-- What you need to do --
Scan the entries below. Report each line where the string "none" occurs.

-- Record excerpts --
=== Begin Enclosure ===
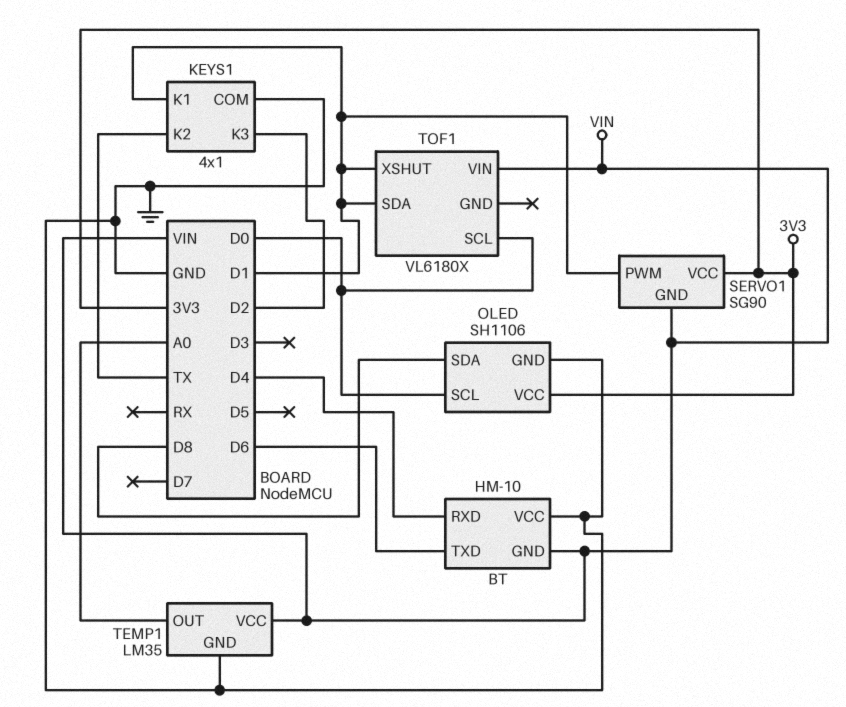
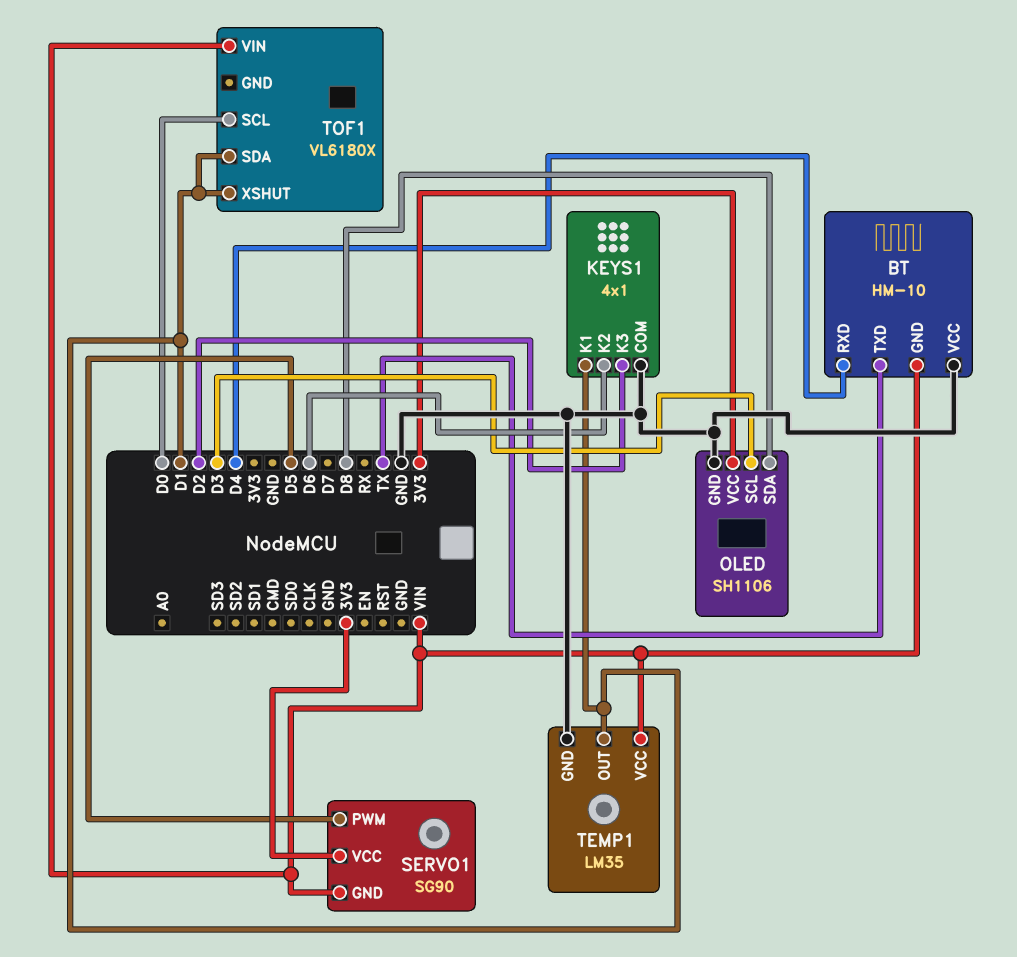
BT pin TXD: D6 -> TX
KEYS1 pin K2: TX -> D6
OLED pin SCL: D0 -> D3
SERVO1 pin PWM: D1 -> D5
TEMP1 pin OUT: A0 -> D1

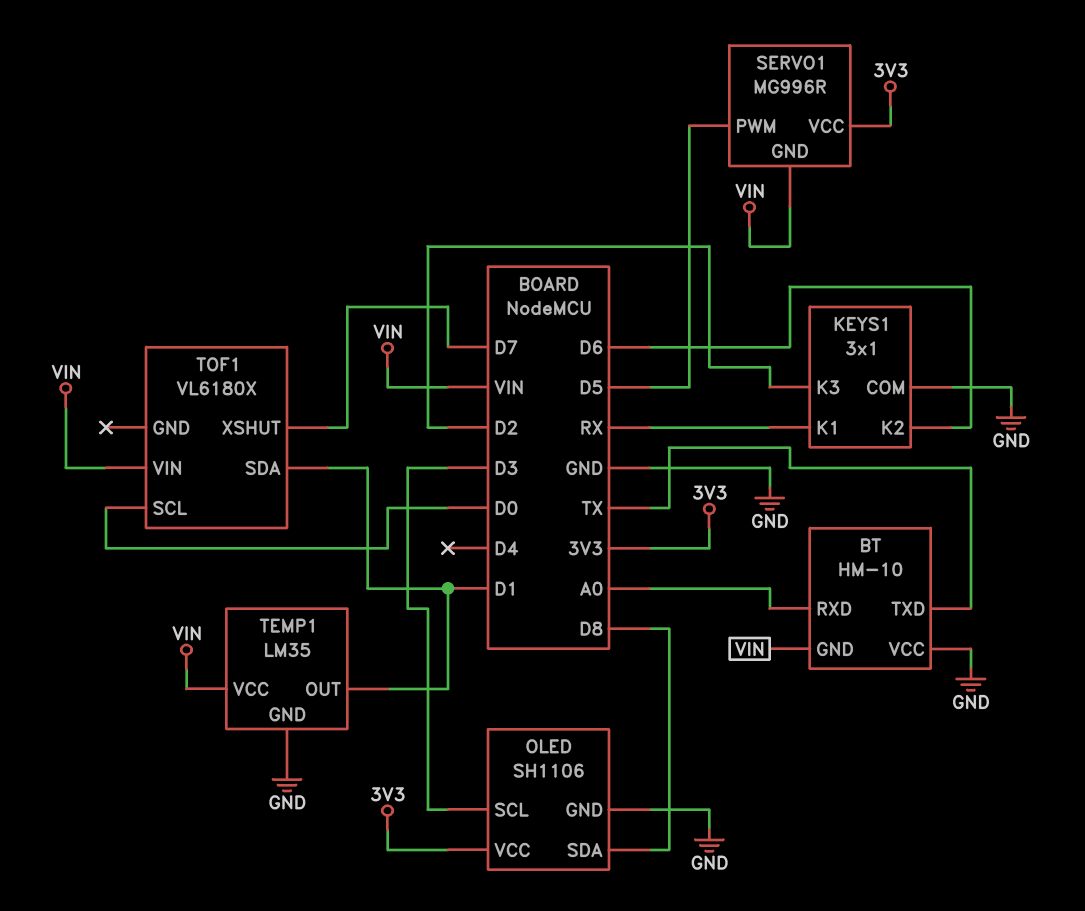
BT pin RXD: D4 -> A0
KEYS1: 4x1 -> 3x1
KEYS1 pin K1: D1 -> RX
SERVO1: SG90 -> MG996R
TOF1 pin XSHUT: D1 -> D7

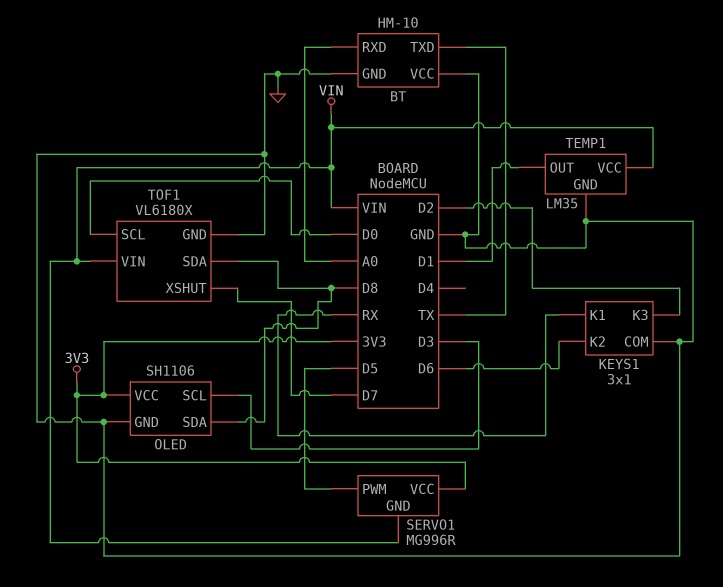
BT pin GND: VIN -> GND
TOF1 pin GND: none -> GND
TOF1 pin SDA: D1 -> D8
=== End Enclosure ===
=== Begin Enclosure ===
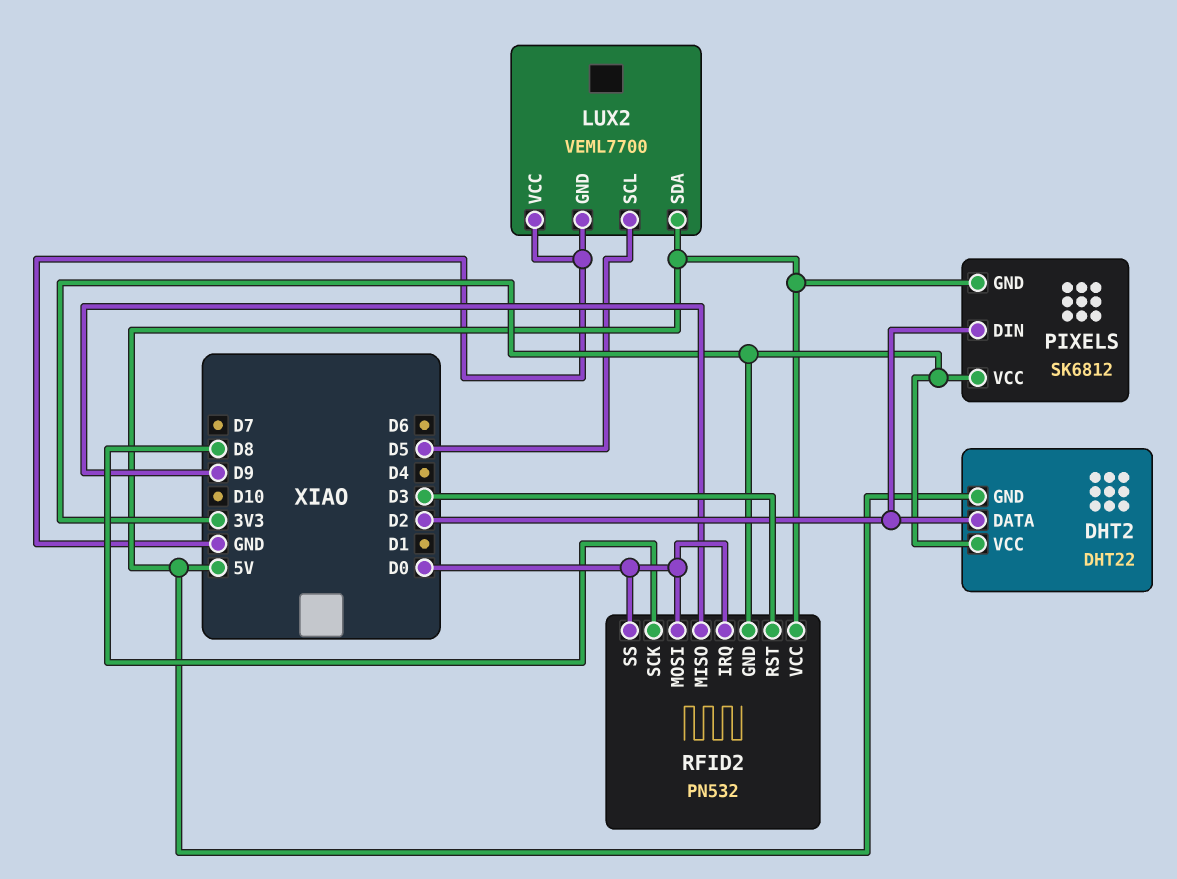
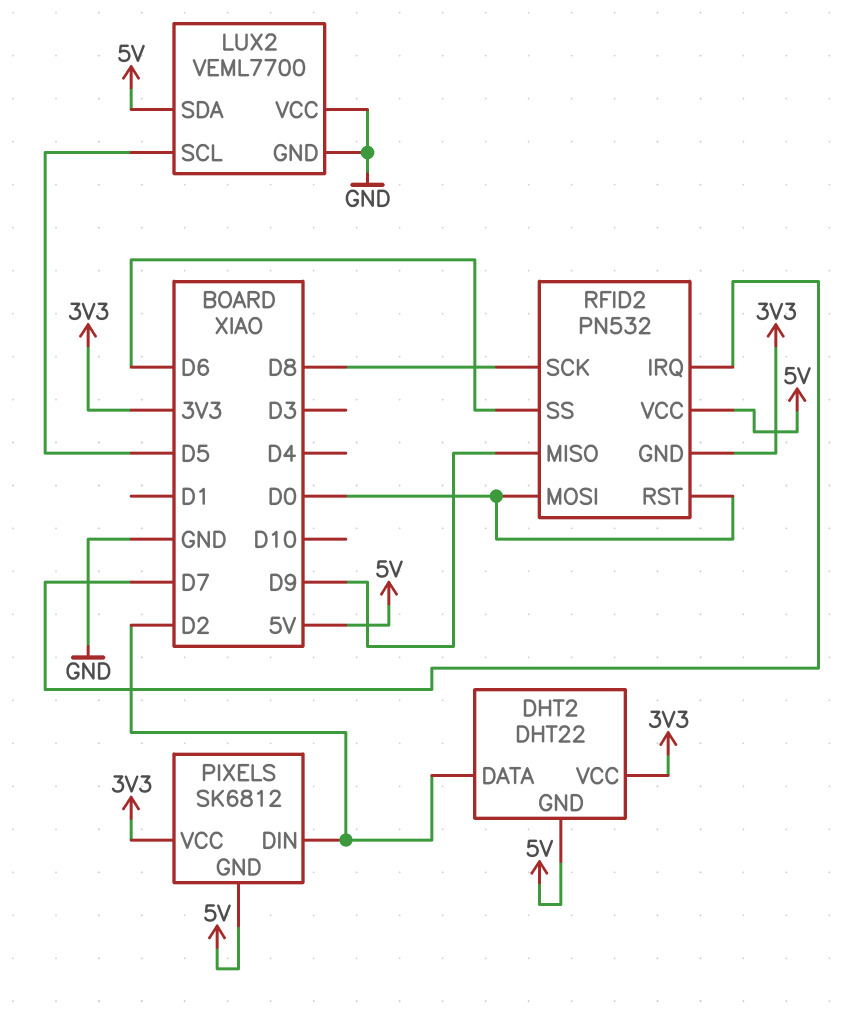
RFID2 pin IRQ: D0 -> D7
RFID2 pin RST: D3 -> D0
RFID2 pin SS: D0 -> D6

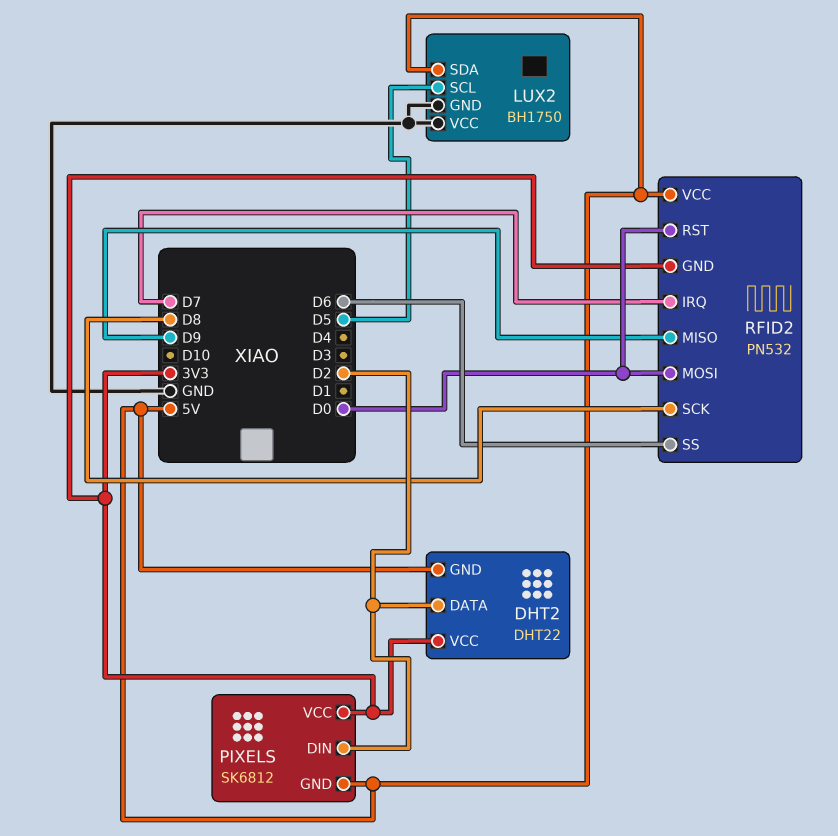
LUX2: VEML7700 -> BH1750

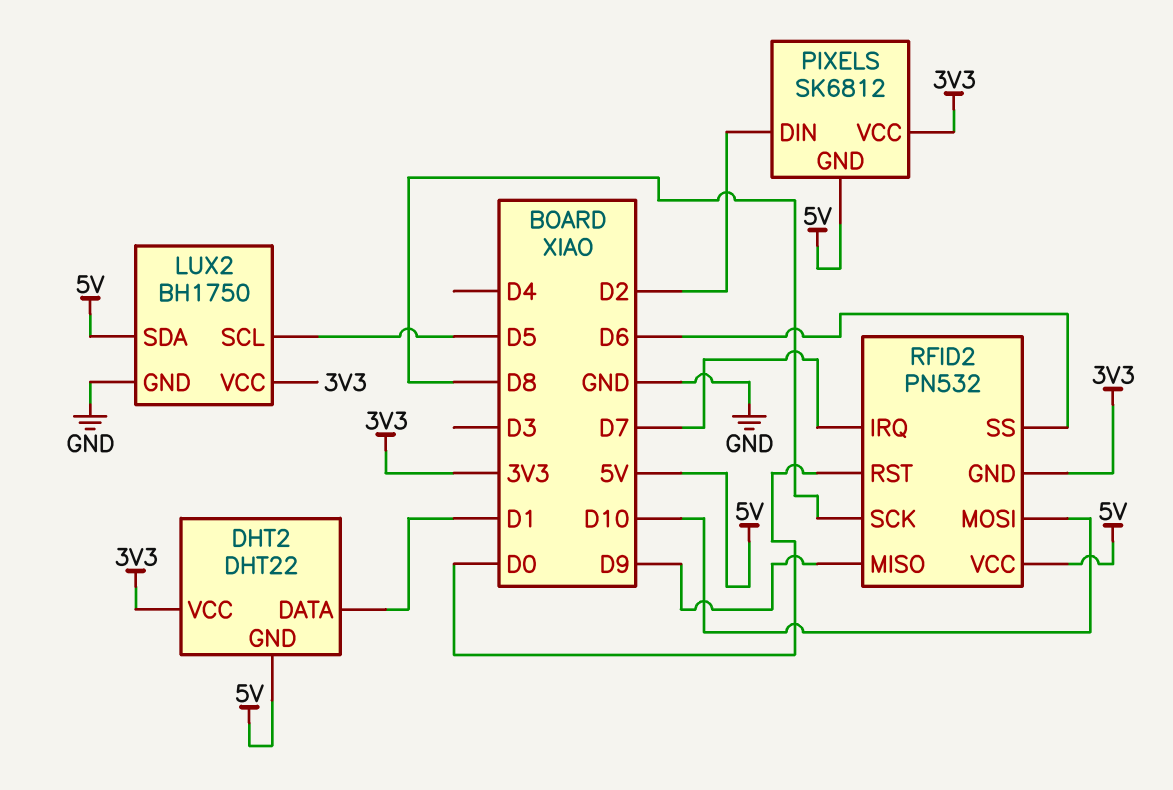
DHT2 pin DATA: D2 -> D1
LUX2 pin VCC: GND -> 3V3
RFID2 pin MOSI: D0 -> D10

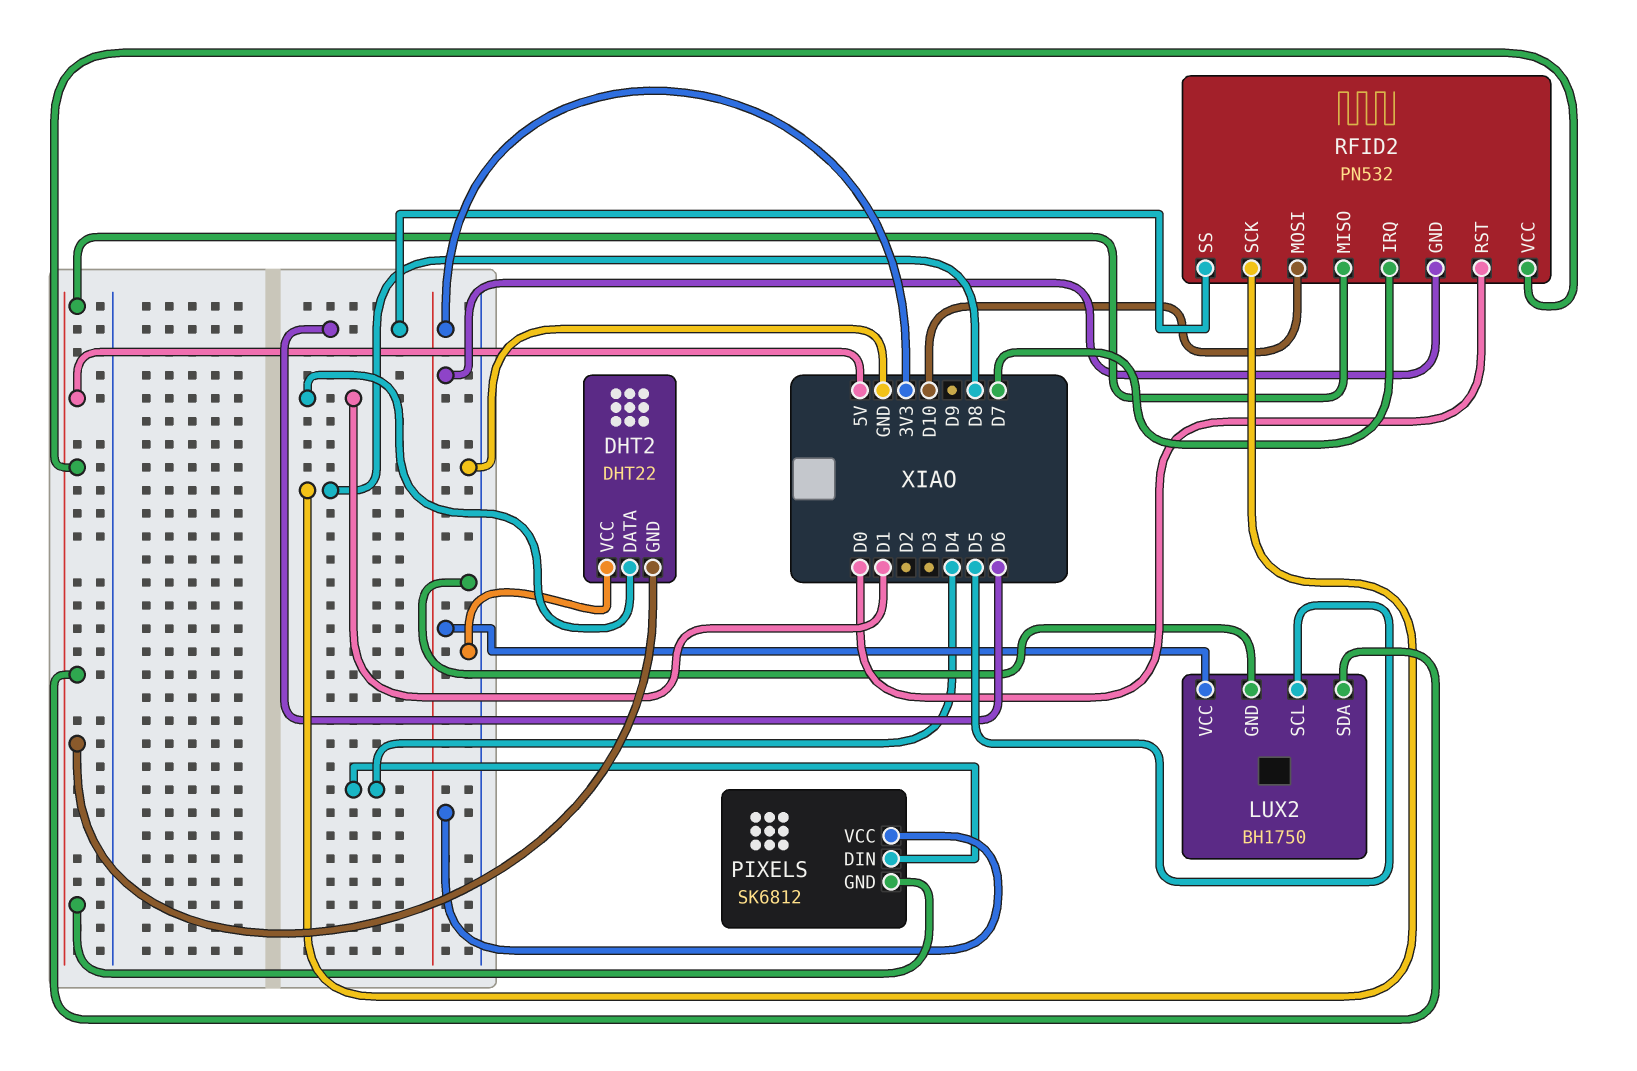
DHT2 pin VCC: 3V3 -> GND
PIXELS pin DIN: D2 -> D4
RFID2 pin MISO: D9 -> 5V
=== End Enclosure ===
=== Begin Enclosure ===
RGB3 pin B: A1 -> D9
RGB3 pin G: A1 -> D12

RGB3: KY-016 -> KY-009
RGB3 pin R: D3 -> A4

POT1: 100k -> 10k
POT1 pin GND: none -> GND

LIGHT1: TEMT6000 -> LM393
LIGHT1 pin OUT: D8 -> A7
=== End Enclosure ===
-- Result for this task --
TOF1 pin GND: none -> GND
POT1 pin GND: none -> GND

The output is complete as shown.